** Dataset records follows **

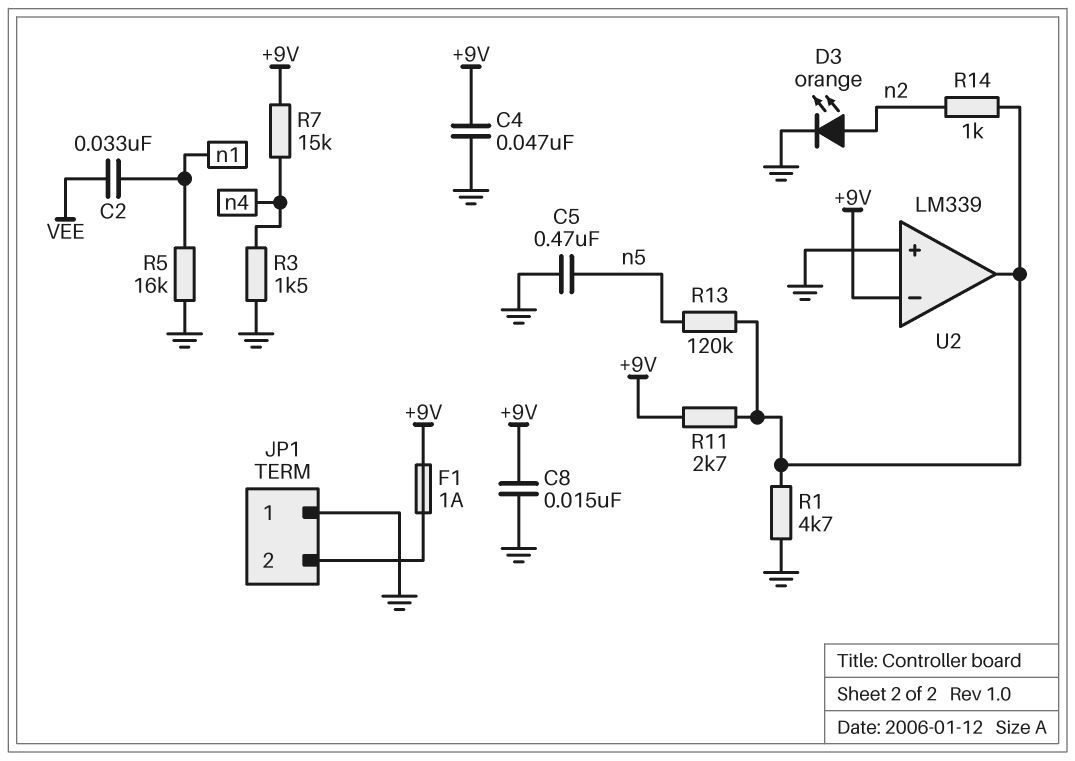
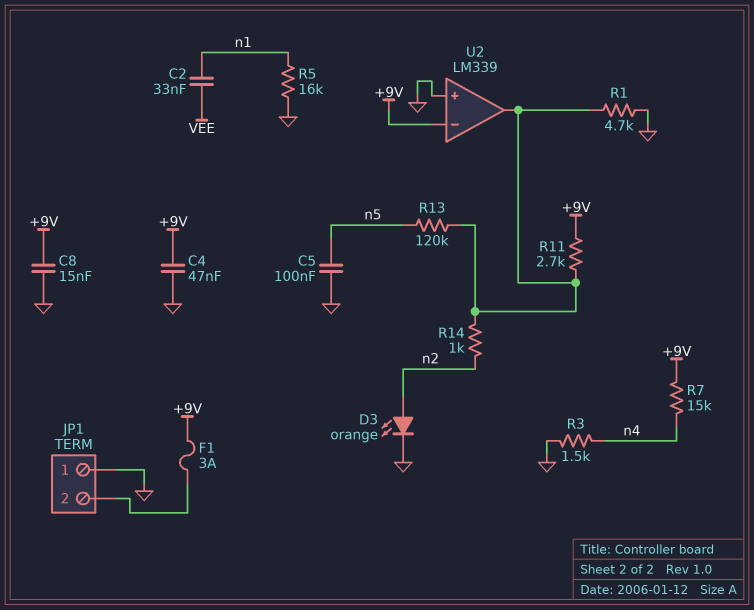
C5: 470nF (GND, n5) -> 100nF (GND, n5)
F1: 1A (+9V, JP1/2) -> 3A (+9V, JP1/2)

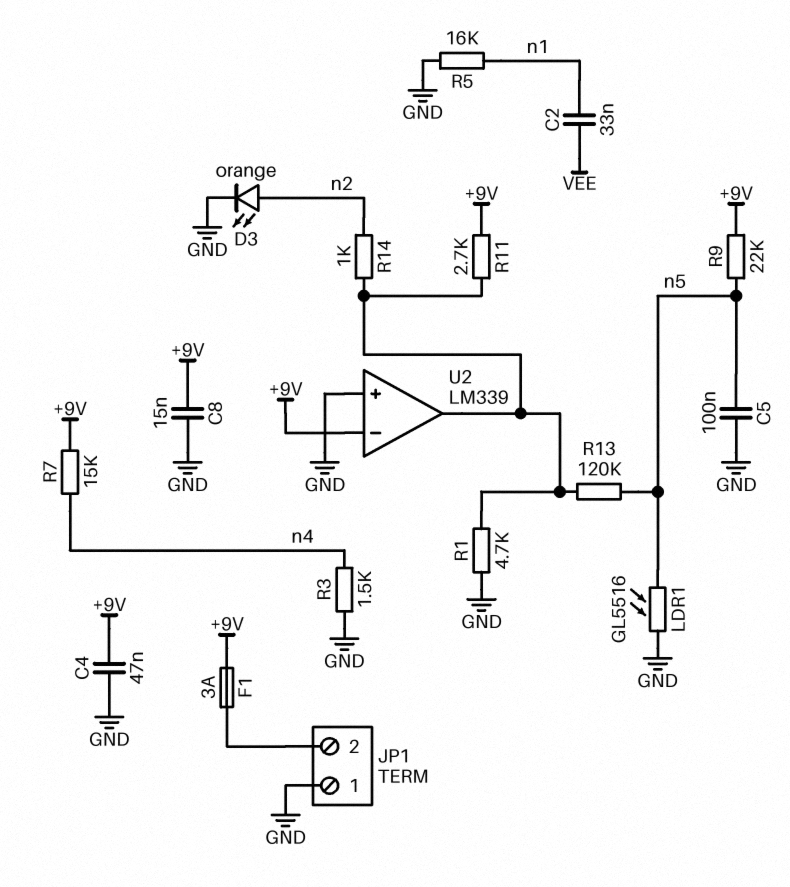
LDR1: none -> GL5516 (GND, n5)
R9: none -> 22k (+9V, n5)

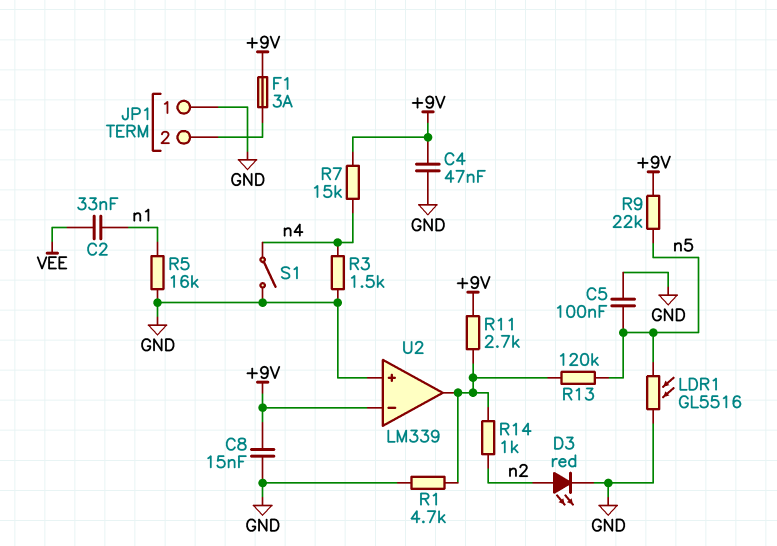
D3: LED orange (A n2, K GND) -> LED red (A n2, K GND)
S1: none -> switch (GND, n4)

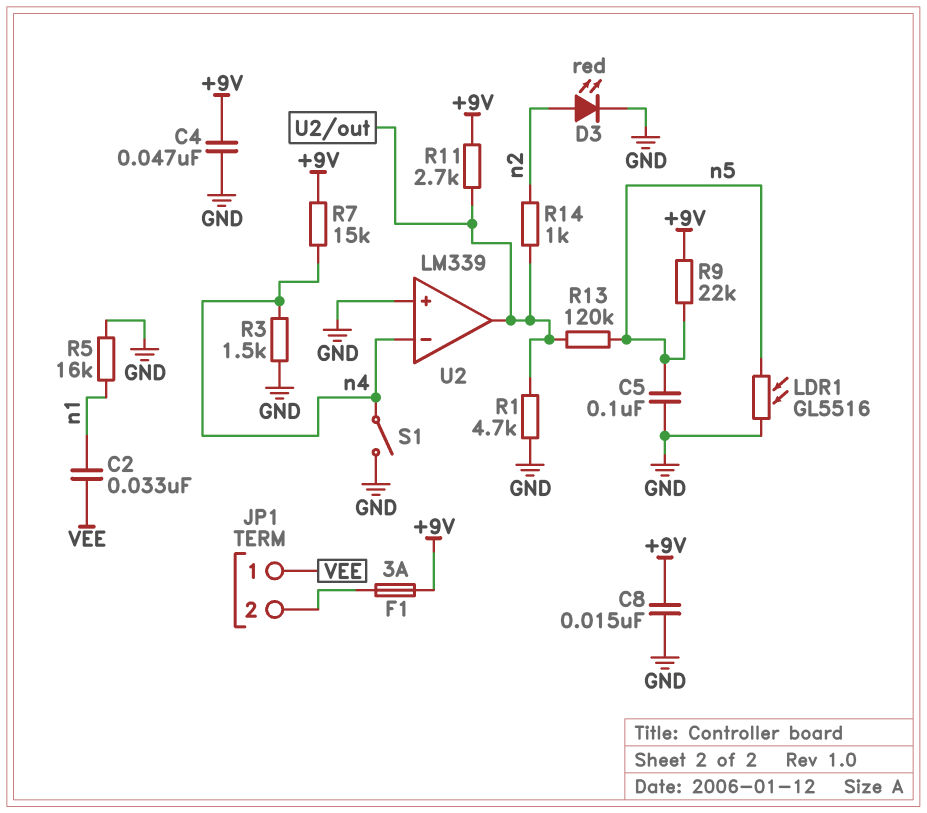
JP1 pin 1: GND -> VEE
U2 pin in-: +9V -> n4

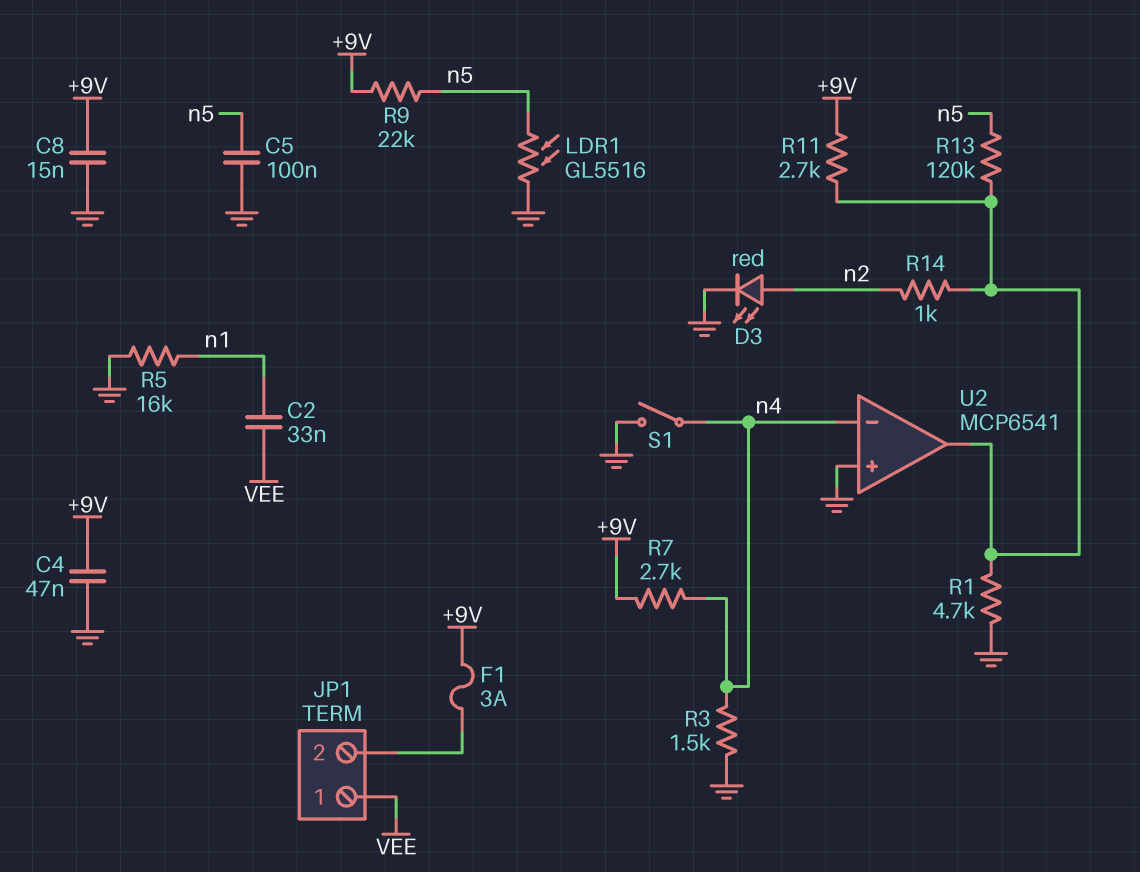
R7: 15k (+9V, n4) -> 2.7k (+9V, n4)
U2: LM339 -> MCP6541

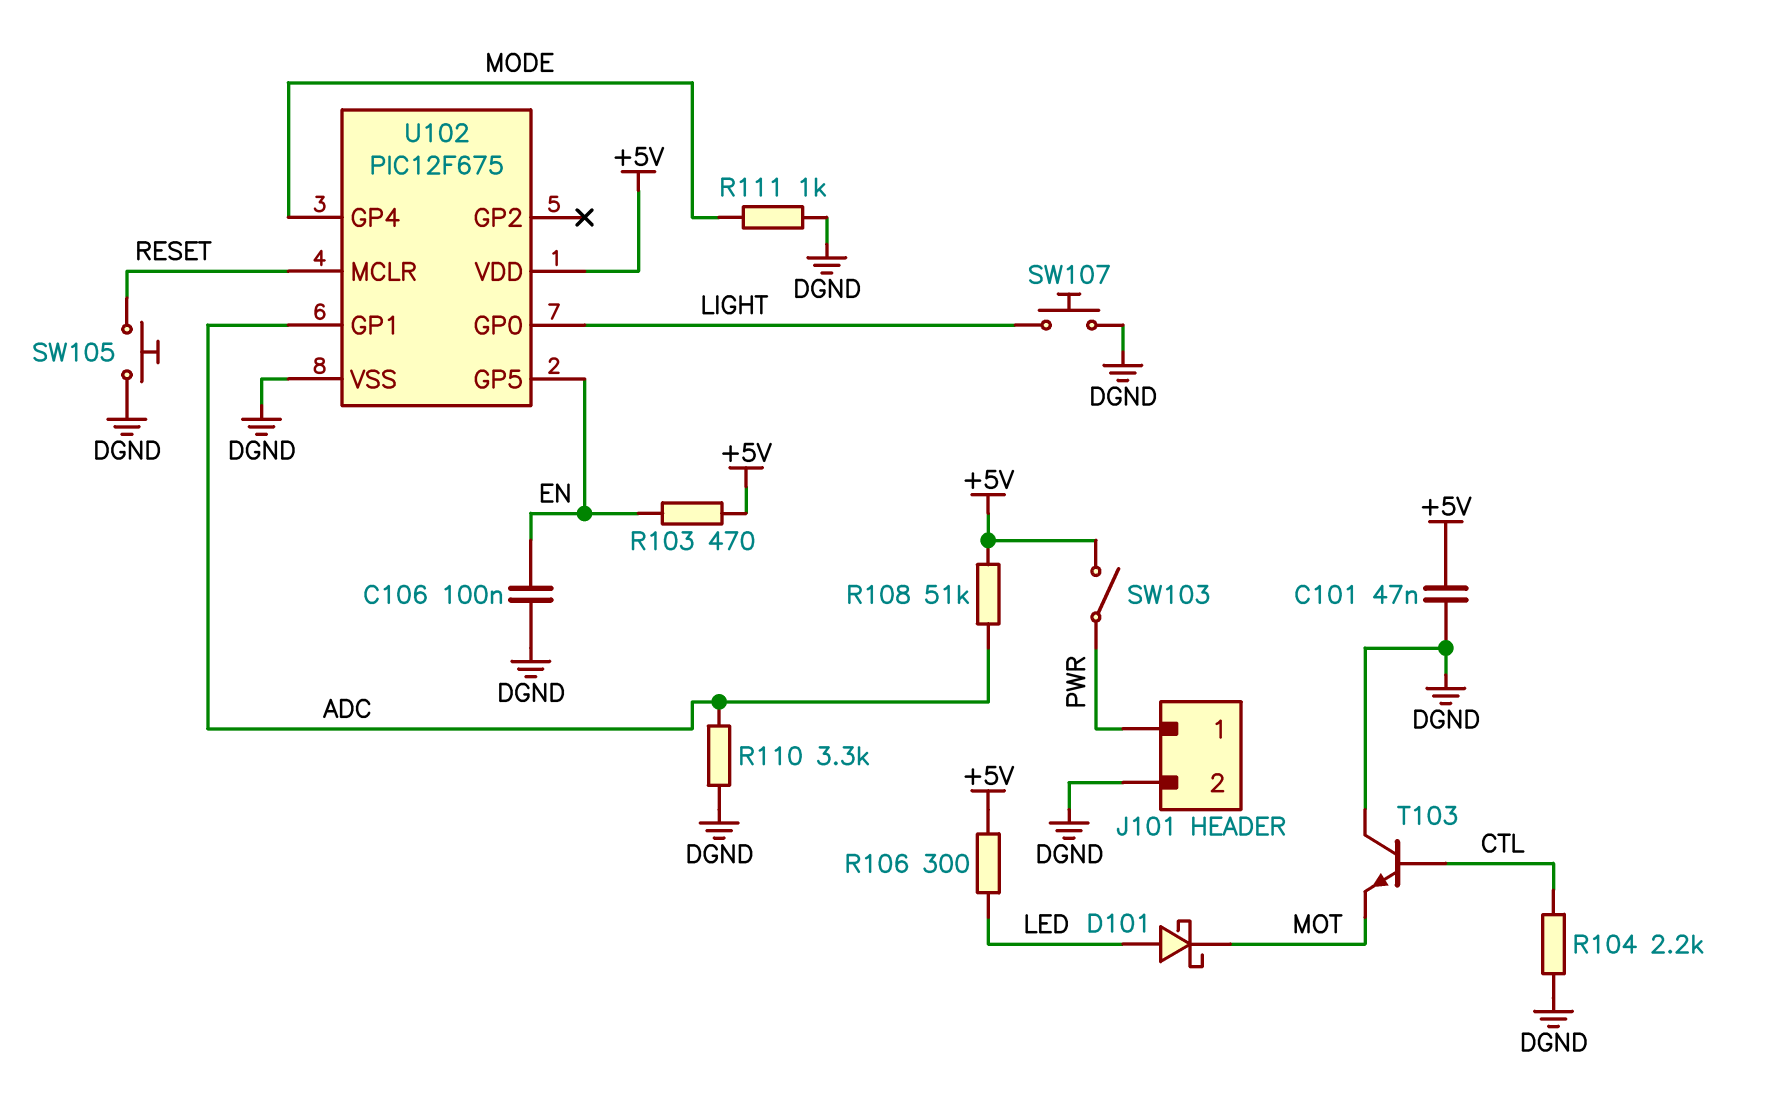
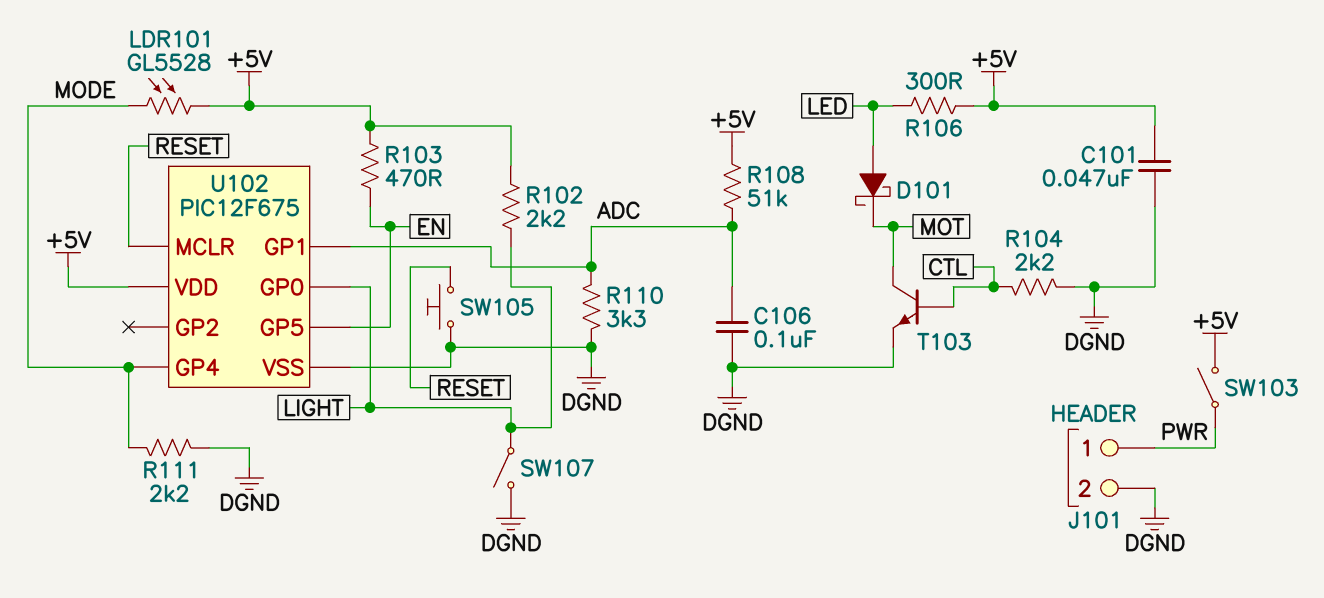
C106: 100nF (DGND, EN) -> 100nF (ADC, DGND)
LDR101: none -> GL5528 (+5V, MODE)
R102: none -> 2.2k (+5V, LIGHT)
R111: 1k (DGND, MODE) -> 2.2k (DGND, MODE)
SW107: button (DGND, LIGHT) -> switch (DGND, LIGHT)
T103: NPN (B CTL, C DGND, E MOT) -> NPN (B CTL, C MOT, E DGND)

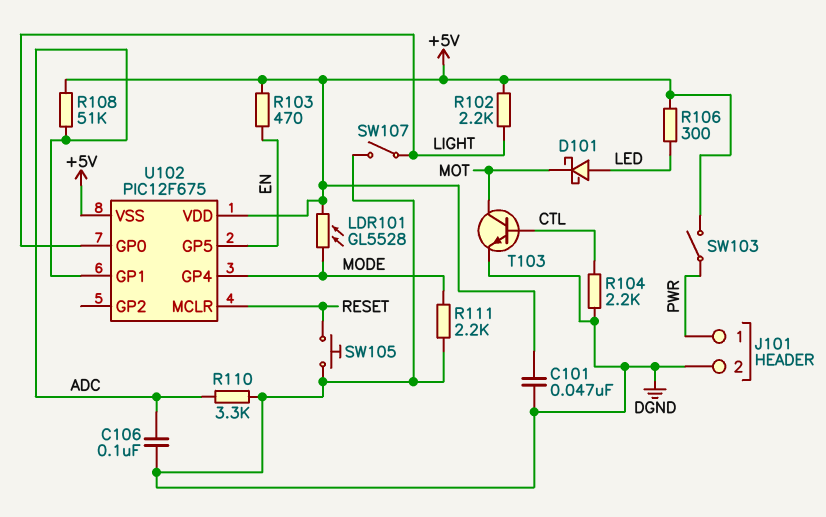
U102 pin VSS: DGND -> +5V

** End of Dataset records **

→ **Task to complete**: Precisely the lines from the one containing "S1: none -> switch (GND, n4)" to the end of the data above, both included, should be printed; leave the pictures out.

→ **Response to the exercise**:
S1: none -> switch (GND, n4)

JP1 pin 1: GND -> VEE
U2 pin in-: +9V -> n4

R7: 15k (+9V, n4) -> 2.7k (+9V, n4)
U2: LM339 -> MCP6541

C106: 100nF (DGND, EN) -> 100nF (ADC, DGND)
LDR101: none -> GL5528 (+5V, MODE)
R102: none -> 2.2k (+5V, LIGHT)
R111: 1k (DGND, MODE) -> 2.2k (DGND, MODE)
SW107: button (DGND, LIGHT) -> switch (DGND, LIGHT)
T103: NPN (B CTL, C DGND, E MOT) -> NPN (B CTL, C MOT, E DGND)

U102 pin VSS: DGND -> +5V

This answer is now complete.